[Itemized modification records]
********************

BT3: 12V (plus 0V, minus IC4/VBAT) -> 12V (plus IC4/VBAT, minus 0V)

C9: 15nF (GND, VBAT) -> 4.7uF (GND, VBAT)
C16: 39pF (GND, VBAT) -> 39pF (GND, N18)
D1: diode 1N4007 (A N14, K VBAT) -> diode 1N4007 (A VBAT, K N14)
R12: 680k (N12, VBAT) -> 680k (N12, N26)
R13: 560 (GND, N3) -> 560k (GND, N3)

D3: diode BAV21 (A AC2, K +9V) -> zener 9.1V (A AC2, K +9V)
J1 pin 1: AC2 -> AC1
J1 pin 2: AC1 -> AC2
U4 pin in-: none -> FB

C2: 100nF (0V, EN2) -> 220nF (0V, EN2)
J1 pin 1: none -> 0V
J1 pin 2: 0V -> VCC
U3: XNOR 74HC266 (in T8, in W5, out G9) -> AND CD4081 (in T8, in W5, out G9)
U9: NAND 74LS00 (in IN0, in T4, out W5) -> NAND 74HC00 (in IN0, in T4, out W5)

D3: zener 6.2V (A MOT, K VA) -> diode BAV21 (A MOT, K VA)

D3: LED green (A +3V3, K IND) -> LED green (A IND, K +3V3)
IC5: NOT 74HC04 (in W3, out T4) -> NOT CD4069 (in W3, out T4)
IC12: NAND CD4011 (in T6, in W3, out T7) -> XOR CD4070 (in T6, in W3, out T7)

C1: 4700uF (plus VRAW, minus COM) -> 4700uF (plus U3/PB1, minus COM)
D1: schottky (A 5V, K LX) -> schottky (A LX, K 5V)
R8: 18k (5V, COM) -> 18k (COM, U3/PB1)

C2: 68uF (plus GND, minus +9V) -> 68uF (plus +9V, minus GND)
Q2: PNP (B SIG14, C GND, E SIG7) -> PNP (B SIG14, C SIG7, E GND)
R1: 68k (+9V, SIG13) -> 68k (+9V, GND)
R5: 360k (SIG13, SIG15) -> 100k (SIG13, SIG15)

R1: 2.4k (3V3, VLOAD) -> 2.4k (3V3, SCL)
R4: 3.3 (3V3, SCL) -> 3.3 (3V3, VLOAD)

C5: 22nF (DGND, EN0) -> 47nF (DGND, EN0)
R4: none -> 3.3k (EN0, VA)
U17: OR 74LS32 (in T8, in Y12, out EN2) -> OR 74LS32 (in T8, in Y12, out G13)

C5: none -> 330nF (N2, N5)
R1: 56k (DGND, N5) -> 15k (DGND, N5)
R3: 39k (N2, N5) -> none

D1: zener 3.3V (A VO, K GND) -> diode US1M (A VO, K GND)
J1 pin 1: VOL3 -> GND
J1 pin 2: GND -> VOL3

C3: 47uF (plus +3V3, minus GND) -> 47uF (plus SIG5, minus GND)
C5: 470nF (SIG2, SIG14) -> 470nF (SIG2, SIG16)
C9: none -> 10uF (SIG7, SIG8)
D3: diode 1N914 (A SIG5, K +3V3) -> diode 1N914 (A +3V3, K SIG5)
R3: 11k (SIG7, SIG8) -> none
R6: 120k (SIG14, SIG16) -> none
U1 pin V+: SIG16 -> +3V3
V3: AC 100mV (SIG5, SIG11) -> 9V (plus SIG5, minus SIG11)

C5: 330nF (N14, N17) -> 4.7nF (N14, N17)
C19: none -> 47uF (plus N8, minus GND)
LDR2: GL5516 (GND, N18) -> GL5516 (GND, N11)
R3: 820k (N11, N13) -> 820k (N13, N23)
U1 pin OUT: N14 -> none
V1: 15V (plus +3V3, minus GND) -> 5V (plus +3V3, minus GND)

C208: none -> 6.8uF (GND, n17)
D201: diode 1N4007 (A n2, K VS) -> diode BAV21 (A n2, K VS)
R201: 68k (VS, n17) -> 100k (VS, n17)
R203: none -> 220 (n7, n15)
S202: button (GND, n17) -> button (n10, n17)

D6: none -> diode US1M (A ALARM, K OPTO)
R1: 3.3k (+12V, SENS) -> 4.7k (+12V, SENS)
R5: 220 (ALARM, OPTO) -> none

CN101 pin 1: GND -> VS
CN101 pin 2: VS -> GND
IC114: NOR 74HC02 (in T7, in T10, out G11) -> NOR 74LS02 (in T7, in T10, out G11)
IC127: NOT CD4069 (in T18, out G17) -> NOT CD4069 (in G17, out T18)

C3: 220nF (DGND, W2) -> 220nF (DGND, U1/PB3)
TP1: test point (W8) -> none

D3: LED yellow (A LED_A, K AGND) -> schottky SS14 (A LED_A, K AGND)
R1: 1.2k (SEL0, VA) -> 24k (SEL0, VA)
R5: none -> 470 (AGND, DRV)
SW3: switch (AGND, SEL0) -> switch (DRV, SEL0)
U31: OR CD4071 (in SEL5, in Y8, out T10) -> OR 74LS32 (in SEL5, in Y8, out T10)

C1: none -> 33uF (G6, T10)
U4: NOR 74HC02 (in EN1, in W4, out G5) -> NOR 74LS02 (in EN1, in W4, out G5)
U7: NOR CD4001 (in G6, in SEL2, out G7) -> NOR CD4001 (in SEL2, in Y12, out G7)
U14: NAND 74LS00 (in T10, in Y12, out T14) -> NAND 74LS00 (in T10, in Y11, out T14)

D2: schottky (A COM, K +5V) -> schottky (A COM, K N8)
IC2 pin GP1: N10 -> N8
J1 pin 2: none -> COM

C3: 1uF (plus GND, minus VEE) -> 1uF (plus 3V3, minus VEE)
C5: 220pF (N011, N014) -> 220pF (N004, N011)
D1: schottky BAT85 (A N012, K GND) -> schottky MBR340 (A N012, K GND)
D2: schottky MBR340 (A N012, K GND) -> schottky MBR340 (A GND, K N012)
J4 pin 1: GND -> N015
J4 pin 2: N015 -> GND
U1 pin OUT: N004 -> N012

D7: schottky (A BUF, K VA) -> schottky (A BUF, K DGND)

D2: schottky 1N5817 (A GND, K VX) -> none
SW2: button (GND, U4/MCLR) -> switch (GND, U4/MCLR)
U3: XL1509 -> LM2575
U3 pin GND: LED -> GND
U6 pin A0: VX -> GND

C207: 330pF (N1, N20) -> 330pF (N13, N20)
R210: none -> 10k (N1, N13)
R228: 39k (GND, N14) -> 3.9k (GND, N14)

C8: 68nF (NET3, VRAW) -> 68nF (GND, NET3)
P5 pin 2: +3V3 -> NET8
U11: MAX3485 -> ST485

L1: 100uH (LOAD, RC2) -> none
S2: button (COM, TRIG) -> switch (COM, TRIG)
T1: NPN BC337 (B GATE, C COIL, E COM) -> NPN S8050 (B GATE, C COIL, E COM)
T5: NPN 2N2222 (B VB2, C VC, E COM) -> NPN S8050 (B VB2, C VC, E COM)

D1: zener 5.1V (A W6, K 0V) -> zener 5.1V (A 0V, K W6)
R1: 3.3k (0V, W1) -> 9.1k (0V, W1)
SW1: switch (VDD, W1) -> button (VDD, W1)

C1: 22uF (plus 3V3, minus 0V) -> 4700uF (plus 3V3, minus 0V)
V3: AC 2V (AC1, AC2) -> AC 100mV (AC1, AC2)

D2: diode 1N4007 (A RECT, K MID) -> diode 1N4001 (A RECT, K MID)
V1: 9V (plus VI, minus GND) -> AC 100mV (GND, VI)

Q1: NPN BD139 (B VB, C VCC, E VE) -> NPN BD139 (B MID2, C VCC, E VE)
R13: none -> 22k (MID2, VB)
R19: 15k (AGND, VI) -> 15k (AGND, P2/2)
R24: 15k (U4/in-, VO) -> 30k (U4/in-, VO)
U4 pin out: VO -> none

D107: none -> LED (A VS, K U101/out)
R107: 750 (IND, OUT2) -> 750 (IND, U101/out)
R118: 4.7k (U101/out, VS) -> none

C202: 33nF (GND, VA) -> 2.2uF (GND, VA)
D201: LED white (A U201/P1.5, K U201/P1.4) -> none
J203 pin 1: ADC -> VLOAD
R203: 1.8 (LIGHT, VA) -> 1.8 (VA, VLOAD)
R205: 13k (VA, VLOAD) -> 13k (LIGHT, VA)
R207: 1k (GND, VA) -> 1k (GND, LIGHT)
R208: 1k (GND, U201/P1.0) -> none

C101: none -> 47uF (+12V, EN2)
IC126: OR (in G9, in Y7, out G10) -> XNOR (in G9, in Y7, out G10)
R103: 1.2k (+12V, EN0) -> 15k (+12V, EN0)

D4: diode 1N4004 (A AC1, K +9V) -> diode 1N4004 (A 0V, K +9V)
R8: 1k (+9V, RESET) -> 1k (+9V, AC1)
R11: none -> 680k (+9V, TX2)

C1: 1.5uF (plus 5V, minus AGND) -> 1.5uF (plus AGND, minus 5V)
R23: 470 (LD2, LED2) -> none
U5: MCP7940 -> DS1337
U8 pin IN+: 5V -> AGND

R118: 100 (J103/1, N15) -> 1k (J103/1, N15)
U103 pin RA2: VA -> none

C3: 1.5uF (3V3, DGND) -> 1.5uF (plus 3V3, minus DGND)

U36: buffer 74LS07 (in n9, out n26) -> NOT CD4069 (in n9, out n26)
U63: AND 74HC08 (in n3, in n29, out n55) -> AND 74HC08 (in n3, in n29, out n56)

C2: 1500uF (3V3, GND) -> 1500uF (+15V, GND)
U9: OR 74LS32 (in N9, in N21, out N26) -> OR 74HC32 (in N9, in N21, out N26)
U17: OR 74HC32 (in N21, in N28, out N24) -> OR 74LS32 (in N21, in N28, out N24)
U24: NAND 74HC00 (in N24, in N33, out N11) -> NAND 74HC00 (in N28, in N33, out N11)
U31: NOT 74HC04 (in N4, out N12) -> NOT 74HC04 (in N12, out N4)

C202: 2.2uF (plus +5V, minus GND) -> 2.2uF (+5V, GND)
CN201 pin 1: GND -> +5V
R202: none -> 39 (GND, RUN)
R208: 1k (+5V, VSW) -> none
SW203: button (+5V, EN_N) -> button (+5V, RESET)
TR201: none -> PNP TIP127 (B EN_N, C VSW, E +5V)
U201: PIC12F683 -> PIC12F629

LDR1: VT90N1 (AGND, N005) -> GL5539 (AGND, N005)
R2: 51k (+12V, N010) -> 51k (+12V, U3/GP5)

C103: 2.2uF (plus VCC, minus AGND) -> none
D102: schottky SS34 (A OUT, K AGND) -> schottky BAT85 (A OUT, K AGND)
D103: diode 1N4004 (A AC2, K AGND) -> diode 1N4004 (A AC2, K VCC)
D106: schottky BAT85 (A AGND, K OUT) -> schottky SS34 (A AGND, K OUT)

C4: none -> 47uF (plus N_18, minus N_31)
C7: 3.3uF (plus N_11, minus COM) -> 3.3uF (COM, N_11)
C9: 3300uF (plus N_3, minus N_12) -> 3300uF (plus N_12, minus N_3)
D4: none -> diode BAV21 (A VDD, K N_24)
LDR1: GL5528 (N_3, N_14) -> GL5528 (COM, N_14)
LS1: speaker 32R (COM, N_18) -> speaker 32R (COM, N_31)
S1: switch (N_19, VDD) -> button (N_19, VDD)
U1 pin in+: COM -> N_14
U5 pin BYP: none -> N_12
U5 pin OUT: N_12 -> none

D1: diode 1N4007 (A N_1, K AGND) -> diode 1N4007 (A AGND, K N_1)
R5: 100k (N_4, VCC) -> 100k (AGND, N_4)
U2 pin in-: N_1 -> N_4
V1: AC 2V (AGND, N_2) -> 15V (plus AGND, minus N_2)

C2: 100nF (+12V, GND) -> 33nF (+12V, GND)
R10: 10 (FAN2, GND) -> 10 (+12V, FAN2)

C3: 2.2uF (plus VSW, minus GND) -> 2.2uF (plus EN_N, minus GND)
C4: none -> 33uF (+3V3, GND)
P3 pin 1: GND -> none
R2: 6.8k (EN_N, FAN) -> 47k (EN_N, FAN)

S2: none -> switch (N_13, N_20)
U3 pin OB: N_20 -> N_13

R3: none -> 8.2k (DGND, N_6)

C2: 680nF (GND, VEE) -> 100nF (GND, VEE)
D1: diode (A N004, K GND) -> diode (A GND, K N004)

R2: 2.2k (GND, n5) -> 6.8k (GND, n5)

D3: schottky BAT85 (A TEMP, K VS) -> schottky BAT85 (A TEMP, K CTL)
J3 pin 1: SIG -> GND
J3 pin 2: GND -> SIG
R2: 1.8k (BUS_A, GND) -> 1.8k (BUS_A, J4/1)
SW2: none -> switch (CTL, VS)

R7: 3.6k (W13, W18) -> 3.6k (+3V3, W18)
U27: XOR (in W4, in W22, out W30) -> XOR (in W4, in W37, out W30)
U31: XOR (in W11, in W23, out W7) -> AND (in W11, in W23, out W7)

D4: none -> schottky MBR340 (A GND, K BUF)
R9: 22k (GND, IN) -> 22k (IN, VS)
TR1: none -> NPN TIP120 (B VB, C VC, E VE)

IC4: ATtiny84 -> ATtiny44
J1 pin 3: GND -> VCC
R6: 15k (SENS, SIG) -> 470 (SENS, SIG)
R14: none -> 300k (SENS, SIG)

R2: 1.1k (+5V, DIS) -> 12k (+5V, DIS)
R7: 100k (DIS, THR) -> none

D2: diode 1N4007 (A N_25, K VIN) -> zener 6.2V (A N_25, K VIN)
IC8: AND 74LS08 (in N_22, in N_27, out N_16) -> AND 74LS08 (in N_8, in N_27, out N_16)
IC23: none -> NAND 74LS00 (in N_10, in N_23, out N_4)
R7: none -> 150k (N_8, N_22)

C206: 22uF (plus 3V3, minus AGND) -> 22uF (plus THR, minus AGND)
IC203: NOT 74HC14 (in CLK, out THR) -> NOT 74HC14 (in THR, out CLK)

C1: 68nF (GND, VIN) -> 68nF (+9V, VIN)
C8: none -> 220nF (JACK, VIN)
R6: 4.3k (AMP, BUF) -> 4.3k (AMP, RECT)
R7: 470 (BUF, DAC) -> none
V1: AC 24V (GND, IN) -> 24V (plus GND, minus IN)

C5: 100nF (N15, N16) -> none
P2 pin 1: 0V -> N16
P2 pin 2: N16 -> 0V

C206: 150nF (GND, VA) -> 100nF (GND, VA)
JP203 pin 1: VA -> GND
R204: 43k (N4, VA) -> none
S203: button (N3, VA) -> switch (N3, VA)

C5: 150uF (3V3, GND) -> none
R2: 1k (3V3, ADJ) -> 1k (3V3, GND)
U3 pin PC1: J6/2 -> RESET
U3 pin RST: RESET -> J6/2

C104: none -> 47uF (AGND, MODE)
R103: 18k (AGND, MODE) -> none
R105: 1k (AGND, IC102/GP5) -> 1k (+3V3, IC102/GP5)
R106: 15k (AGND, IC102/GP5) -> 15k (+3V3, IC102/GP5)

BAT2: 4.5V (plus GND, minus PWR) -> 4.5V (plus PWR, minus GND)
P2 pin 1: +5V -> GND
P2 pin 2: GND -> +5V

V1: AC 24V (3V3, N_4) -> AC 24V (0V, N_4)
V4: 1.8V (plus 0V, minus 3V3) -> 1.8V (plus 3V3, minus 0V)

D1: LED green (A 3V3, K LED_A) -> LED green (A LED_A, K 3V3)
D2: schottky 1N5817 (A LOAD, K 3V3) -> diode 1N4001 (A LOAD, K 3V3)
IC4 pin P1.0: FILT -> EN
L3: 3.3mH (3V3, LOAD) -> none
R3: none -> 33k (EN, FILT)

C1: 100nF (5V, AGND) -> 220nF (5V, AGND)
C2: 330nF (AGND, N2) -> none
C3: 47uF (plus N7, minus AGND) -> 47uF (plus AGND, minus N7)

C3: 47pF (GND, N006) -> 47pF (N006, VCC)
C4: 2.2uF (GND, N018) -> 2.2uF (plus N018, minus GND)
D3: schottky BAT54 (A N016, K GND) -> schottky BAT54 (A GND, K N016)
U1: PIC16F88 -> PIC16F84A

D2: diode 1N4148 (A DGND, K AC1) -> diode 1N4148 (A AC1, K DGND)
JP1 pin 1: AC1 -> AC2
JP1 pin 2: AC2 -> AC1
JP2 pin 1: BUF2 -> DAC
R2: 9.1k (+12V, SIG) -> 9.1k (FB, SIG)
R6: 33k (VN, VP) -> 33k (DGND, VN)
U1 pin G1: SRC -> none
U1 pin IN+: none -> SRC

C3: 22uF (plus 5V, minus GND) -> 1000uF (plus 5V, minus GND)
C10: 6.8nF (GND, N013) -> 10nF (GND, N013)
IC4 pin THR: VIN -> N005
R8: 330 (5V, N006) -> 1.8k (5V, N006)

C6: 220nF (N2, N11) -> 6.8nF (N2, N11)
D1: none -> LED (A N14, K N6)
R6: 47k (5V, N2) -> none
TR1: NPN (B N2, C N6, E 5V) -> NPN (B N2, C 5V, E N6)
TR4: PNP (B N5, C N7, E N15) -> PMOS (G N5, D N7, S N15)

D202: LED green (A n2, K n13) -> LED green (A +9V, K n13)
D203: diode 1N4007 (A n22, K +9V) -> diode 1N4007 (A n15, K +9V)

********************

### About this task
Whenever the string "VLOAD" turns up in a line above, copy that line out.

### Solution to this task
R1: 2.4k (3V3, VLOAD) -> 2.4k (3V3, SCL)
R4: 3.3 (3V3, SCL) -> 3.3 (3V3, VLOAD)
J203 pin 1: ADC -> VLOAD
R203: 1.8 (LIGHT, VA) -> 1.8 (VA, VLOAD)
R205: 13k (VA, VLOAD) -> 13k (LIGHT, VA)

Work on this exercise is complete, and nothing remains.